## WHAT IS EXPECTED
Which lines in the listing below contain the word "trophy"? Copy each one.

------------------------------------------------------------

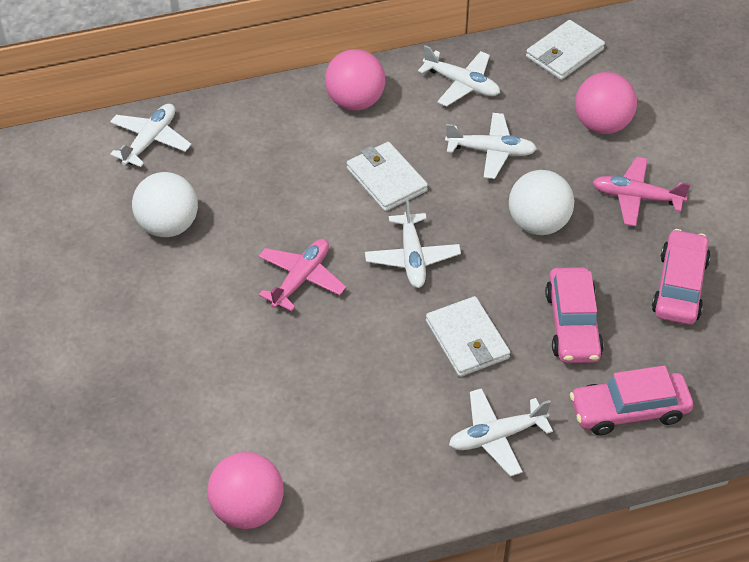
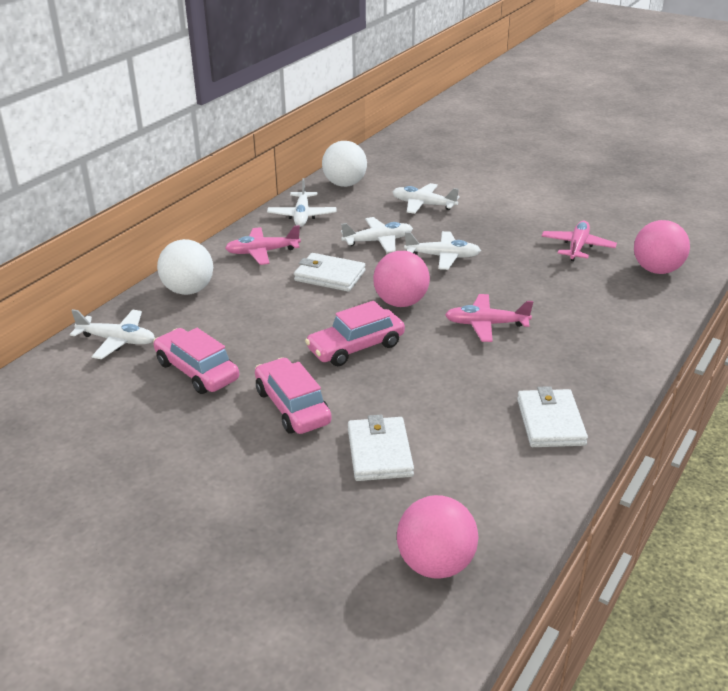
pink plane: 2 -> 3

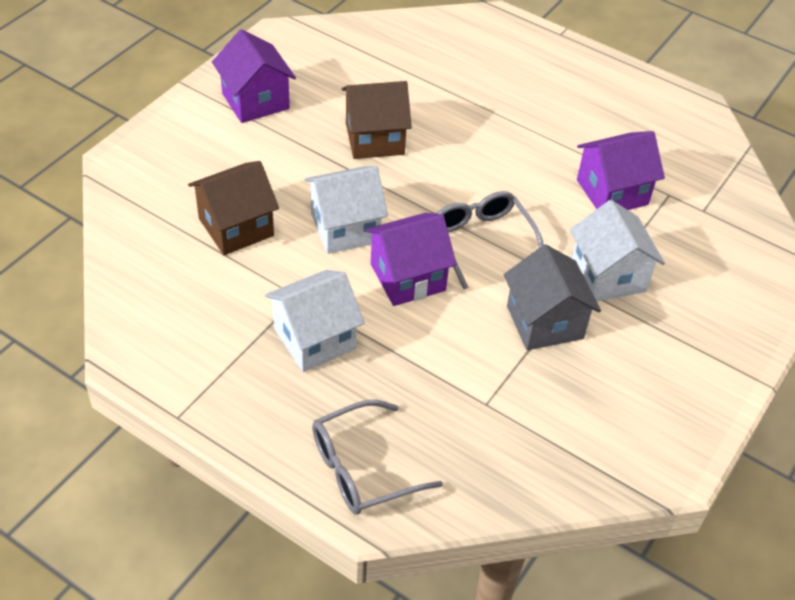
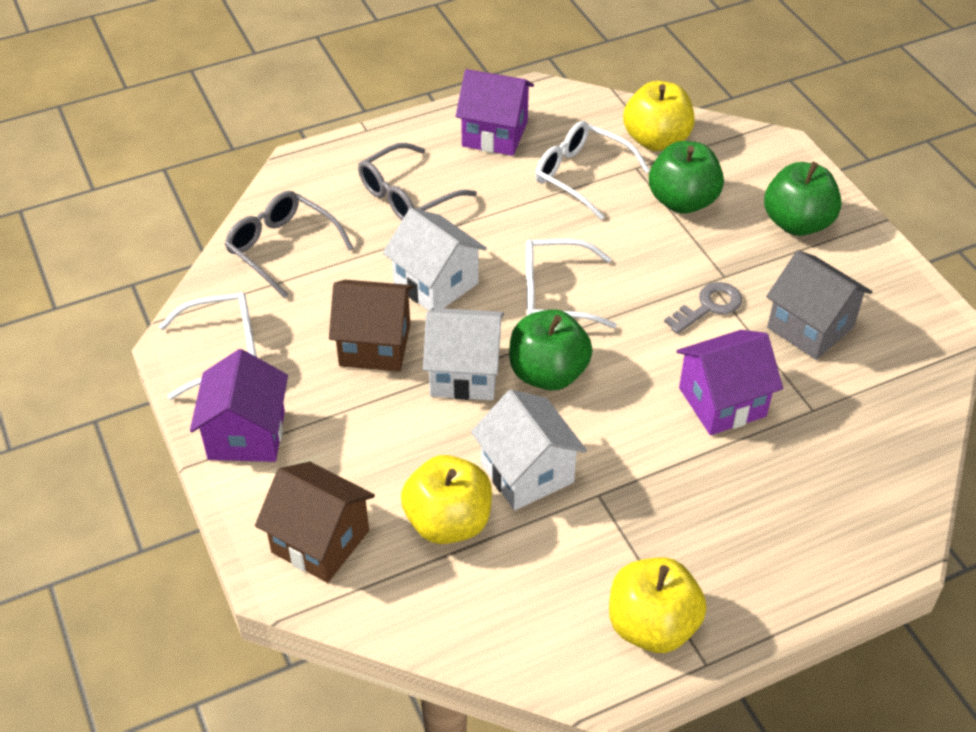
green apple: 0 -> 3
grey key: 0 -> 1
white glasses: 0 -> 3
yellow apple: 0 -> 3

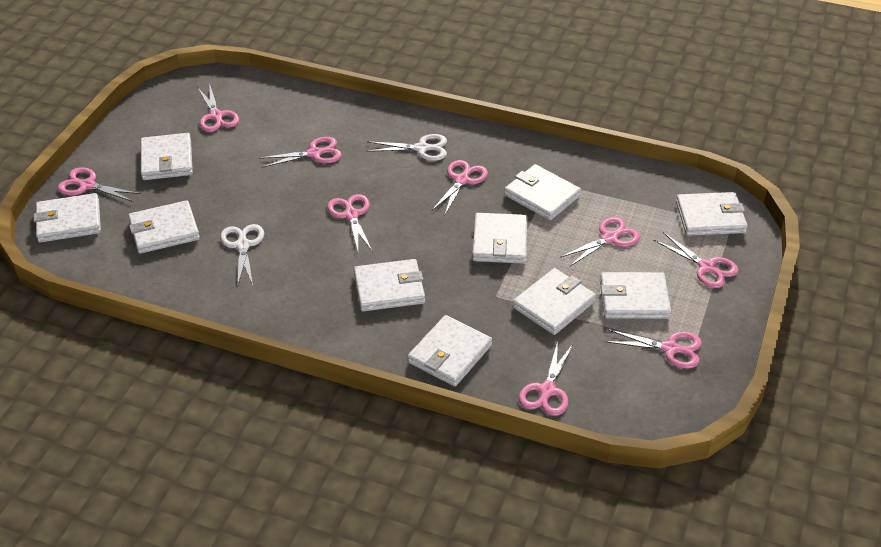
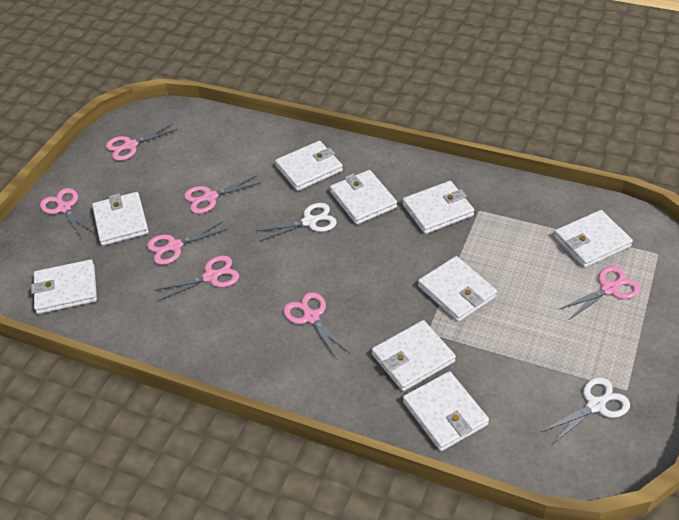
pink scissors: 9 -> 7
white wallet: 10 -> 9

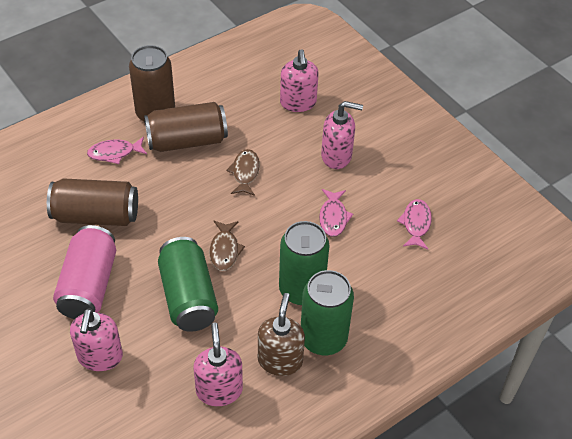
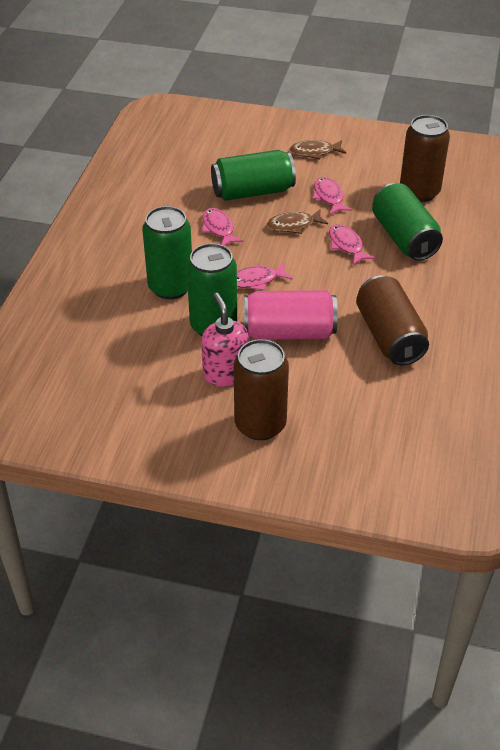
brown soap dispenser: 1 -> 0
green can: 3 -> 4
pink fish: 3 -> 4
pink soap dispenser: 4 -> 1

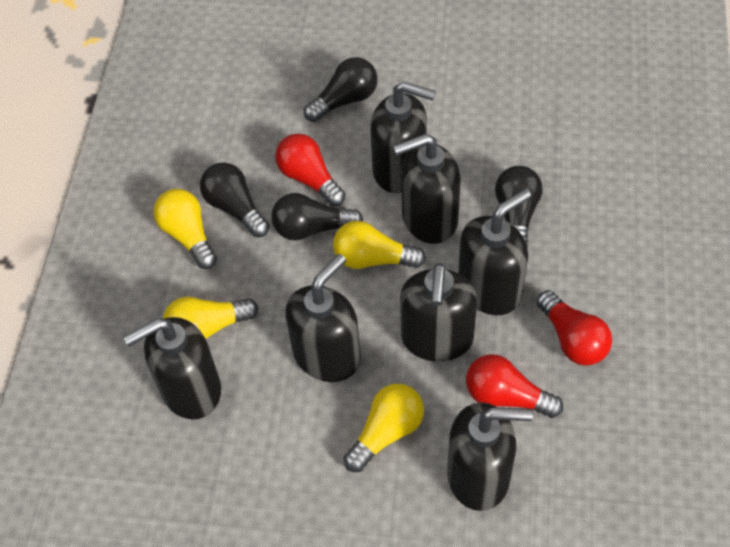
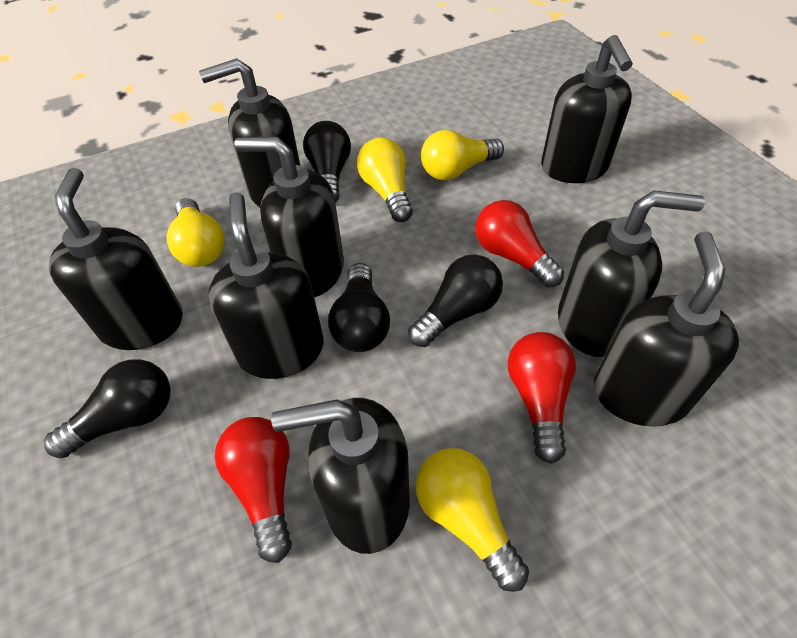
black soap dispenser: 7 -> 8

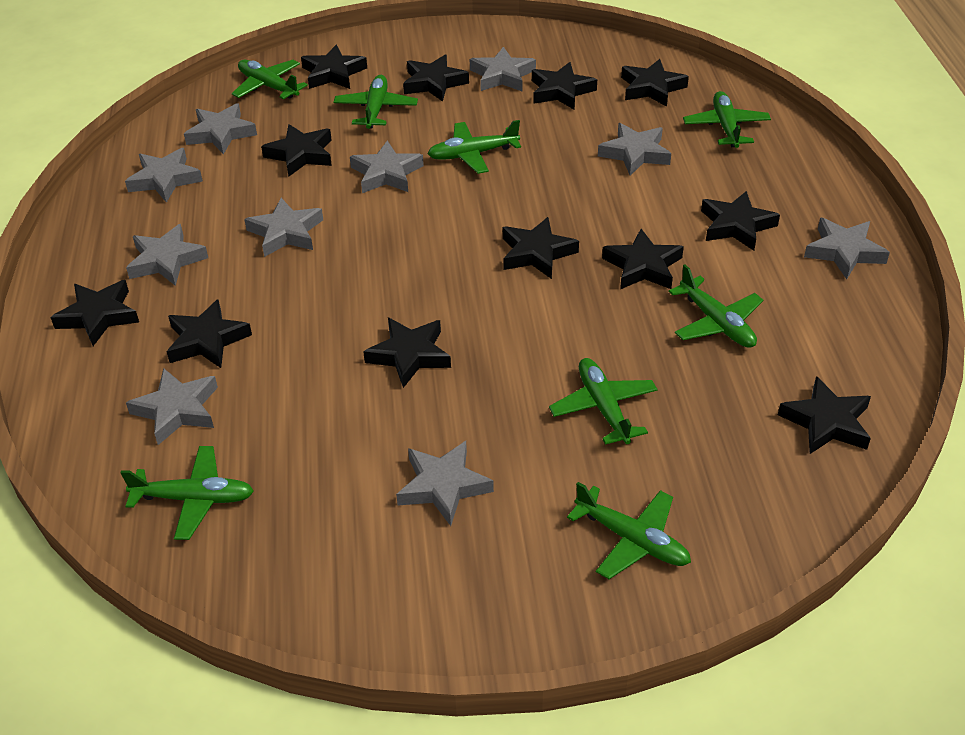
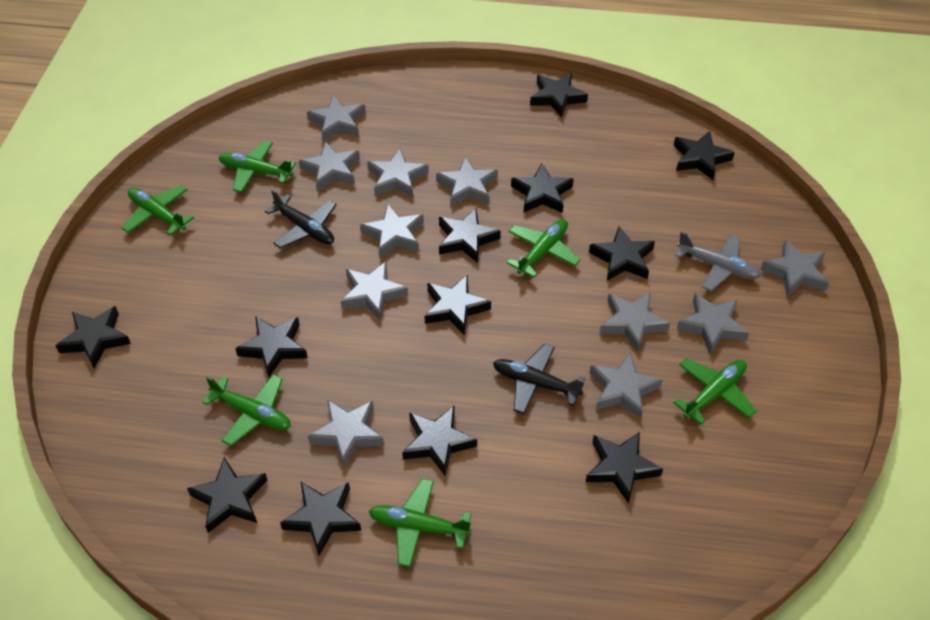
black plane: 0 -> 2
green plane: 8 -> 6
grey plane: 0 -> 1
grey star: 10 -> 11

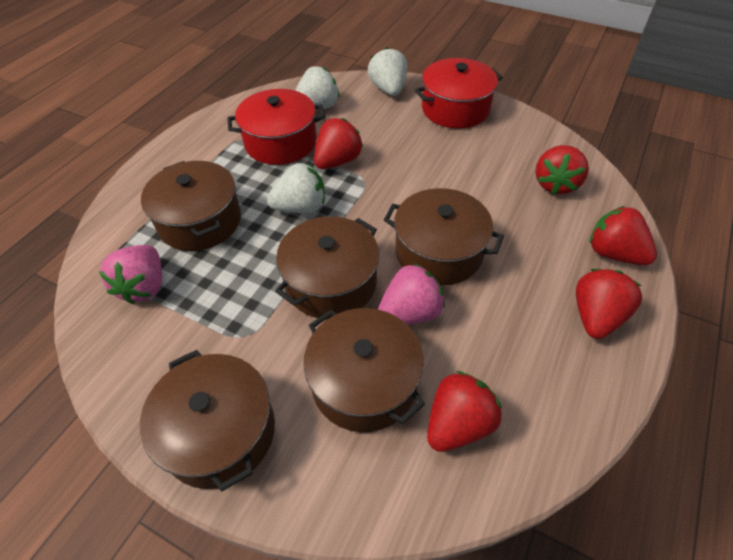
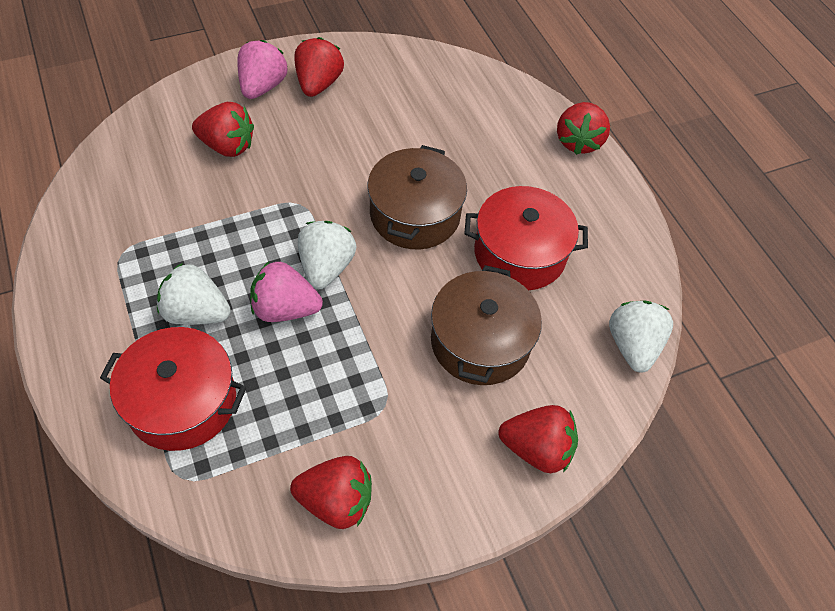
brown pot: 5 -> 2

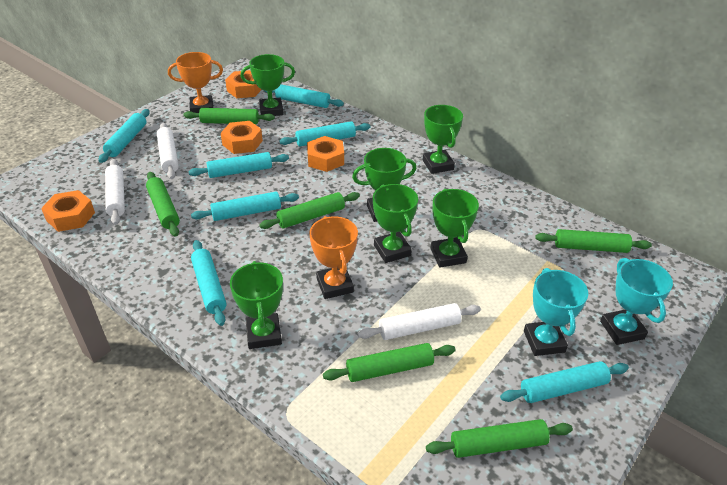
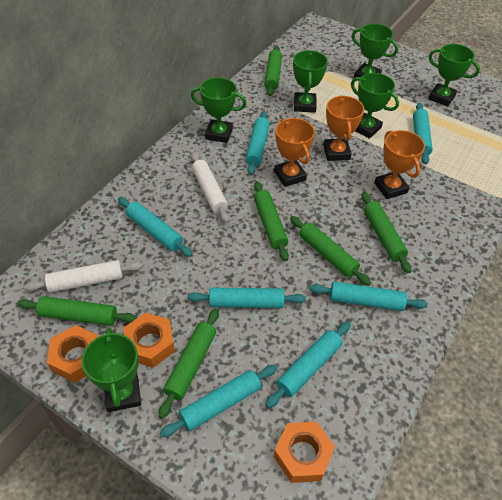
orange nut: 4 -> 3
orange trophy: 2 -> 3
turquoise trophy: 2 -> 0
white rolling pin: 3 -> 2

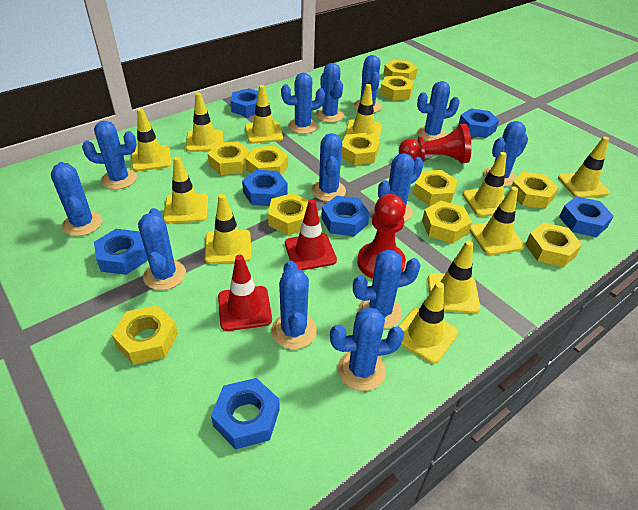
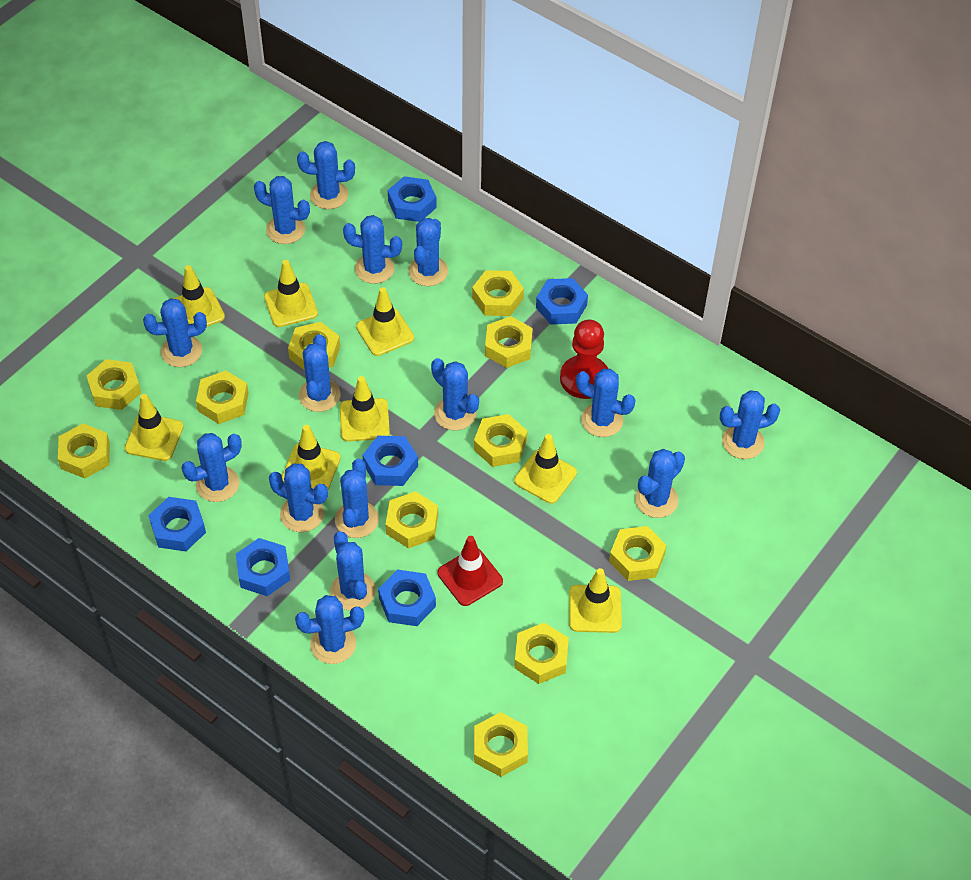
blue cactus: 13 -> 15
blue nut: 7 -> 6
red pawn: 2 -> 1
red traffic cone: 2 -> 1
yellow traffic cone: 11 -> 8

------------------------------------------------------------

## RESPONSE FOR THIS EXERCISE
orange trophy: 2 -> 3
turquoise trophy: 2 -> 0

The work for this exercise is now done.